• **ACTIVITY**
What's needed is the listing below, repeated word for word with no pictures.

*** Opening of DATA SEGMENT ***

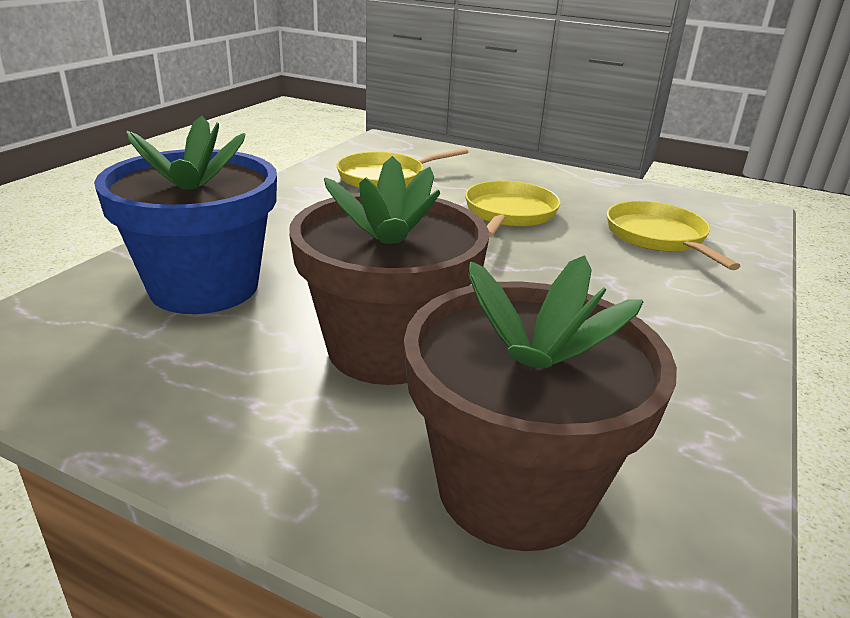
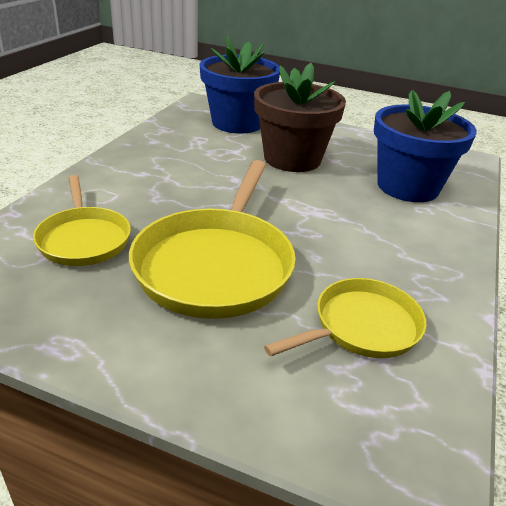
camera: 175 degrees right, 5 degrees up
(509, 213) = (216, 264): yellow pan -> yellow pan, size x1.66
(514, 487) = (237, 123): brown flower pot -> blue flower pot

*** Close of DATA SEGMENT ***

• **TASK OUTPUT**
camera: 175 degrees right, 5 degrees up
(509, 213) = (216, 264): yellow pan -> yellow pan, size x1.66
(514, 487) = (237, 123): brown flower pot -> blue flower pot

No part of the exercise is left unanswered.